Recorded data:
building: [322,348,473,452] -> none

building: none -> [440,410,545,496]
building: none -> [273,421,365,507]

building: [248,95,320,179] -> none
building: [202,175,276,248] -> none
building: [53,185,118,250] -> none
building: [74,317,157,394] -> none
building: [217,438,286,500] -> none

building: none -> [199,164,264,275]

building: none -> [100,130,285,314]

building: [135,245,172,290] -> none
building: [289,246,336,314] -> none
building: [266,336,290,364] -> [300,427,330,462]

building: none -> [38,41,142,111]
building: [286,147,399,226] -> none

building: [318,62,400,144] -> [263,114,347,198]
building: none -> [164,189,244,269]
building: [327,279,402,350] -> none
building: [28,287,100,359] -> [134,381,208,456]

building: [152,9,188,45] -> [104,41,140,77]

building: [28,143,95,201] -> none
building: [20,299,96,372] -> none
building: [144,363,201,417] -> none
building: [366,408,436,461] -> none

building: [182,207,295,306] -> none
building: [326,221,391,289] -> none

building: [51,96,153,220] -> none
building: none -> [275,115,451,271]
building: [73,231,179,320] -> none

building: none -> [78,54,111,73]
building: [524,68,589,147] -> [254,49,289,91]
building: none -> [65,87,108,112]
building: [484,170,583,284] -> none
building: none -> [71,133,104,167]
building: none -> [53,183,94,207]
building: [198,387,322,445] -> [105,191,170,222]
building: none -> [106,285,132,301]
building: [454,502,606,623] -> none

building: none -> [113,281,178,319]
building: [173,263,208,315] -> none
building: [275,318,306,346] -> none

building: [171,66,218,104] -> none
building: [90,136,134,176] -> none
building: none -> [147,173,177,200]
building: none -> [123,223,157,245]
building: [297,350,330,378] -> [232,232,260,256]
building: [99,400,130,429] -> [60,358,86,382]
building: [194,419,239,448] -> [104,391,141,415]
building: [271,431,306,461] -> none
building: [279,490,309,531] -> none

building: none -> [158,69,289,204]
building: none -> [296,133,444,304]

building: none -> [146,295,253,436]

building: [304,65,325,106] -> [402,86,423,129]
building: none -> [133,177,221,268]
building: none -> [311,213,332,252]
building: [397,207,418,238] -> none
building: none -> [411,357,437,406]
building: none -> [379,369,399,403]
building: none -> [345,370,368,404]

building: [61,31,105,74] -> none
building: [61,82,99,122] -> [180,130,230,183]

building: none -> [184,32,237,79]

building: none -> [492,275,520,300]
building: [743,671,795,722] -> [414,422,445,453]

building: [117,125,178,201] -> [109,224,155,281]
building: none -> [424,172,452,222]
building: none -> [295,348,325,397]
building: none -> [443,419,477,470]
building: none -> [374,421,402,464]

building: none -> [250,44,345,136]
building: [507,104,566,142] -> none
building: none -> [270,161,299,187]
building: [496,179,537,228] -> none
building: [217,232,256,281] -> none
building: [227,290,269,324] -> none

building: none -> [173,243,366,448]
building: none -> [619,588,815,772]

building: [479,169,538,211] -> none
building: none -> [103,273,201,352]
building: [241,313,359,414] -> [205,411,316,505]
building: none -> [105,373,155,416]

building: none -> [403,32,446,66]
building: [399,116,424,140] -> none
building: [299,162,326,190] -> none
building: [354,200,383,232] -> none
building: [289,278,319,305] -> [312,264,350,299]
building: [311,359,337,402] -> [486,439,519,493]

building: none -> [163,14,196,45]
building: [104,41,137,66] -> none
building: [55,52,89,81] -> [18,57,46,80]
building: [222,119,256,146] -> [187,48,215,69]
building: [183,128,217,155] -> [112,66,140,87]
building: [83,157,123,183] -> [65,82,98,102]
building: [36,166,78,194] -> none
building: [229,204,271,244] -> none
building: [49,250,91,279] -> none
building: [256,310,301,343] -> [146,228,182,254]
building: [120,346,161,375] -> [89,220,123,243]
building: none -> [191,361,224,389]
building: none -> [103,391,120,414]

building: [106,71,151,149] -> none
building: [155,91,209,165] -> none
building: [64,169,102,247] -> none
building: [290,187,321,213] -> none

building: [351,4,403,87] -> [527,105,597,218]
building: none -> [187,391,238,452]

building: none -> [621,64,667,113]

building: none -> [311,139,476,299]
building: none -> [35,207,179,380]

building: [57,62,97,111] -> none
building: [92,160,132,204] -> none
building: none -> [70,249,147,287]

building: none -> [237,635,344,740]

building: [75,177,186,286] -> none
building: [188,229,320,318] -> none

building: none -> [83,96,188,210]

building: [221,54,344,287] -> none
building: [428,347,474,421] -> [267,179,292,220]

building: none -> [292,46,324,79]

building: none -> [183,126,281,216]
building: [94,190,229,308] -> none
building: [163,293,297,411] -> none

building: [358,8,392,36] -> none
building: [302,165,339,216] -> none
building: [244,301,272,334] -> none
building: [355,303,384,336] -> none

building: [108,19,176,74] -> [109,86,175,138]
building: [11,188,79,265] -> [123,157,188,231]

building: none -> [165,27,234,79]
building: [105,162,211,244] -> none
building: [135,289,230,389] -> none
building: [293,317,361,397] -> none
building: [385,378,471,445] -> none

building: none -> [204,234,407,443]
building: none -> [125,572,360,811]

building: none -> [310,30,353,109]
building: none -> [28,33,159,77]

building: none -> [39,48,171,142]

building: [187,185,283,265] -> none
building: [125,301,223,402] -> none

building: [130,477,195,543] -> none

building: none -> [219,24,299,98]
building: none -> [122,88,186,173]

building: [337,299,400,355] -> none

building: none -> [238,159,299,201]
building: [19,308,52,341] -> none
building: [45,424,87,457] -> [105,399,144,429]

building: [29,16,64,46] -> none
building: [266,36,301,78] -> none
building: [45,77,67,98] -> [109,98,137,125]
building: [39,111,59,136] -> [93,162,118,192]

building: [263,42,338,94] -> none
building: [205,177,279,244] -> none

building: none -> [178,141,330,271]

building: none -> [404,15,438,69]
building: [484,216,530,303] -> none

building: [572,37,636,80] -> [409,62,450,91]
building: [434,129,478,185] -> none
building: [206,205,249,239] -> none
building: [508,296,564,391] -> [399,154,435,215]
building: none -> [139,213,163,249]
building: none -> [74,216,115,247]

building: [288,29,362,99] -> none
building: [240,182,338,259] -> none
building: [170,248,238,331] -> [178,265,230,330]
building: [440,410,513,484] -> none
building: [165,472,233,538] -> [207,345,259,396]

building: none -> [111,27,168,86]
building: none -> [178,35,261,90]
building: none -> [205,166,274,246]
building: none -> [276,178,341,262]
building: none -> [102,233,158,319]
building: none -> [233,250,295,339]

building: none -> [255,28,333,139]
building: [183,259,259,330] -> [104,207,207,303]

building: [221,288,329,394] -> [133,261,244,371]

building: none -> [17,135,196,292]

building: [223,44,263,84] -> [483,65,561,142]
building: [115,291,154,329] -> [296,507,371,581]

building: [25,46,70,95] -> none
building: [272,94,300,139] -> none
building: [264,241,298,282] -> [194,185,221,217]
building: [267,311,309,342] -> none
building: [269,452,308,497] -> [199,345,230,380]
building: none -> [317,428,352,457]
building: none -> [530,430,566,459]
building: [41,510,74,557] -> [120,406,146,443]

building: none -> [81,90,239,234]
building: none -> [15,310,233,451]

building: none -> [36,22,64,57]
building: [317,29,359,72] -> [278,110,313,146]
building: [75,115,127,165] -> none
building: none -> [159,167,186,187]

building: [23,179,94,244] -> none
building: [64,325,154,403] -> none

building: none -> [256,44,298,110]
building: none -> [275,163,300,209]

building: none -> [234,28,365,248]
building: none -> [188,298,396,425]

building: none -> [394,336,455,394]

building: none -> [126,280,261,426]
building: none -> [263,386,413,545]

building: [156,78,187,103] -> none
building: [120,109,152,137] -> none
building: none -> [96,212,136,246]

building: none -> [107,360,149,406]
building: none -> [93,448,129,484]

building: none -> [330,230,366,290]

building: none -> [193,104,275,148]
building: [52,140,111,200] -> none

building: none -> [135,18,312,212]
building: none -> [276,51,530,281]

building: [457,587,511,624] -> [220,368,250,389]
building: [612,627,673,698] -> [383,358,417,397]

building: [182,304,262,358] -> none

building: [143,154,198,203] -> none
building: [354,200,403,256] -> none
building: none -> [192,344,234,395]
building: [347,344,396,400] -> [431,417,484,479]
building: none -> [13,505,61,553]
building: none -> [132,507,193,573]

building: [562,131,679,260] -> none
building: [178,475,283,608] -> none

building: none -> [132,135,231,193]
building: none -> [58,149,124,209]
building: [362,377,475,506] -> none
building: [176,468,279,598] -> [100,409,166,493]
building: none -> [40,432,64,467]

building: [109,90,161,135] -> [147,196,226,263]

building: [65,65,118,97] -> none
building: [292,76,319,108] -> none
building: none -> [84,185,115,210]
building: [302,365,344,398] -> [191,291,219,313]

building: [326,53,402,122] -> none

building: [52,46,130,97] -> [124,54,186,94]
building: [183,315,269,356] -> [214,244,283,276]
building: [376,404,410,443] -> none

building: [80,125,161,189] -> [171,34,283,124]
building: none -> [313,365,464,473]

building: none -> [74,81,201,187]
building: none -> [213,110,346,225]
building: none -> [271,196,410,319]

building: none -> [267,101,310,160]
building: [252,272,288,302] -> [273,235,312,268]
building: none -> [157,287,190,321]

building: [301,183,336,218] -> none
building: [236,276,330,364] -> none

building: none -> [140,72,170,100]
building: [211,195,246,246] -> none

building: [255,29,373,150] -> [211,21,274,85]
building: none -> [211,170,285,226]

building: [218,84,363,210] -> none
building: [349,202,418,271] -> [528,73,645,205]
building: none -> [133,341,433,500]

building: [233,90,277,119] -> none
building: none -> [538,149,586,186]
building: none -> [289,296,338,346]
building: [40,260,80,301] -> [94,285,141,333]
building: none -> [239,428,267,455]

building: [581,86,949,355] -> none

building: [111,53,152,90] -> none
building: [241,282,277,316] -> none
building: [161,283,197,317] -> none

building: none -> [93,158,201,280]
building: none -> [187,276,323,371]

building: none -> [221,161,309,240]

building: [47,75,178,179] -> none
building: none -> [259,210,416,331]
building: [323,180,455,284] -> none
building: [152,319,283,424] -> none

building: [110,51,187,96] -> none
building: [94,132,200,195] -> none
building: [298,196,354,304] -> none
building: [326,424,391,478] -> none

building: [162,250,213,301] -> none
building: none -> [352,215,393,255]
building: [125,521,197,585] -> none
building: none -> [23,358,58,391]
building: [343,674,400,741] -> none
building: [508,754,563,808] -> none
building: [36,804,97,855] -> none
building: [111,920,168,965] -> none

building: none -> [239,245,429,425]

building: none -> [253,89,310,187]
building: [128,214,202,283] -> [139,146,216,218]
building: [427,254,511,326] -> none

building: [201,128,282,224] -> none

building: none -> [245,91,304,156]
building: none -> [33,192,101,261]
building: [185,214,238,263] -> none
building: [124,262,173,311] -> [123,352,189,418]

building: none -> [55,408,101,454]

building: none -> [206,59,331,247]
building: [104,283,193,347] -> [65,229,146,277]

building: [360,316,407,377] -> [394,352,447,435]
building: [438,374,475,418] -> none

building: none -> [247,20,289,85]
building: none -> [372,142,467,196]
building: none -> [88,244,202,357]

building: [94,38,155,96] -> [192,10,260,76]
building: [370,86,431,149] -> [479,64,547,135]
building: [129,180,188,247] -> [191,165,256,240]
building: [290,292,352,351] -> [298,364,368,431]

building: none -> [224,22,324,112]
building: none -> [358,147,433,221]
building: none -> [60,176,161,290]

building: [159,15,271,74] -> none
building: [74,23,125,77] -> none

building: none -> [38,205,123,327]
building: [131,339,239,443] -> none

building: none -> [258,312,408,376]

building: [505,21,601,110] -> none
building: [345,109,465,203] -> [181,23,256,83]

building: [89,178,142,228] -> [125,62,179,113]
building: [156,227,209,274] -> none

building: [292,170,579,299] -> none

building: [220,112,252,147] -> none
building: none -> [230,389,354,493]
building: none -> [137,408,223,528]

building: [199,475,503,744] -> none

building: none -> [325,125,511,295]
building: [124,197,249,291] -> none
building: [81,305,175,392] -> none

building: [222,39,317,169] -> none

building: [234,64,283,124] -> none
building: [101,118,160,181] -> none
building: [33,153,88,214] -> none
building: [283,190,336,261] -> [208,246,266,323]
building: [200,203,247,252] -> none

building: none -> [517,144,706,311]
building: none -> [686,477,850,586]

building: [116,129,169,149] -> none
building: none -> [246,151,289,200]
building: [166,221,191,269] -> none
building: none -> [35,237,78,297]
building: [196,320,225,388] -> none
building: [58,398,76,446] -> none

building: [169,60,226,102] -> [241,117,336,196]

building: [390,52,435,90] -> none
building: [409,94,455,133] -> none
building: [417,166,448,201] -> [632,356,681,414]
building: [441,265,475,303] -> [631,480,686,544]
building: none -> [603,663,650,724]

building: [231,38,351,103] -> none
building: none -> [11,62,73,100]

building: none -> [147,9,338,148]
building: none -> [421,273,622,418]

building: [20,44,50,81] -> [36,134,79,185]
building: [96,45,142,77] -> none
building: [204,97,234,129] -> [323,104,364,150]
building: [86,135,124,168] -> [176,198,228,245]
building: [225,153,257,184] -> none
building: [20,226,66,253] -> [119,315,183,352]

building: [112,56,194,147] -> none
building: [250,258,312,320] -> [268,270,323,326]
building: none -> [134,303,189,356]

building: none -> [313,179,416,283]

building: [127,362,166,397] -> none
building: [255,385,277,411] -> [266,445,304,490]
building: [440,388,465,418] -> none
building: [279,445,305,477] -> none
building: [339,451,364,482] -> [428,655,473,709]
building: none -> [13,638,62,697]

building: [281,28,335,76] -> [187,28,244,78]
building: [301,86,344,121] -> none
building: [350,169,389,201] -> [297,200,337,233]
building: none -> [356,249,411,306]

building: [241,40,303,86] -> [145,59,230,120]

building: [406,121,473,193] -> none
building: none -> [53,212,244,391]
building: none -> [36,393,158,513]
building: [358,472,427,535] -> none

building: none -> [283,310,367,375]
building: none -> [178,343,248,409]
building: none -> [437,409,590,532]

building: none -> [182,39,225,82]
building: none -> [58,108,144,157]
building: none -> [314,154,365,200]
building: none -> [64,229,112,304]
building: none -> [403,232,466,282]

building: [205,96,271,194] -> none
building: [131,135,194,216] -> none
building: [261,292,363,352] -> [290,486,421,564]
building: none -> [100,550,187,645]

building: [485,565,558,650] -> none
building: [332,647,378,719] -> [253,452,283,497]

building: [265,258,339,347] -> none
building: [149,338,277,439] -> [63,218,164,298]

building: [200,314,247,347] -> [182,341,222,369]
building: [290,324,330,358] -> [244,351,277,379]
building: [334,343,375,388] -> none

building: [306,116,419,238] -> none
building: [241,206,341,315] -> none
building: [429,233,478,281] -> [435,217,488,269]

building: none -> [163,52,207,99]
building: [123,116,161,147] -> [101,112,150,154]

_What you have to do_
In the answer, the lines from the first line of the data above through the line containing "building: [28,287,100,359] ->" must appear exactly as written, with nothing else.

_Task answer_
building: [322,348,473,452] -> none

building: none -> [440,410,545,496]
building: none -> [273,421,365,507]

building: [248,95,320,179] -> none
building: [202,175,276,248] -> none
building: [53,185,118,250] -> none
building: [74,317,157,394] -> none
building: [217,438,286,500] -> none

building: none -> [199,164,264,275]

building: none -> [100,130,285,314]

building: [135,245,172,290] -> none
building: [289,246,336,314] -> none
building: [266,336,290,364] -> [300,427,330,462]

building: none -> [38,41,142,111]
building: [286,147,399,226] -> none

building: [318,62,400,144] -> [263,114,347,198]
building: none -> [164,189,244,269]
building: [327,279,402,350] -> none
building: [28,287,100,359] -> [134,381,208,456]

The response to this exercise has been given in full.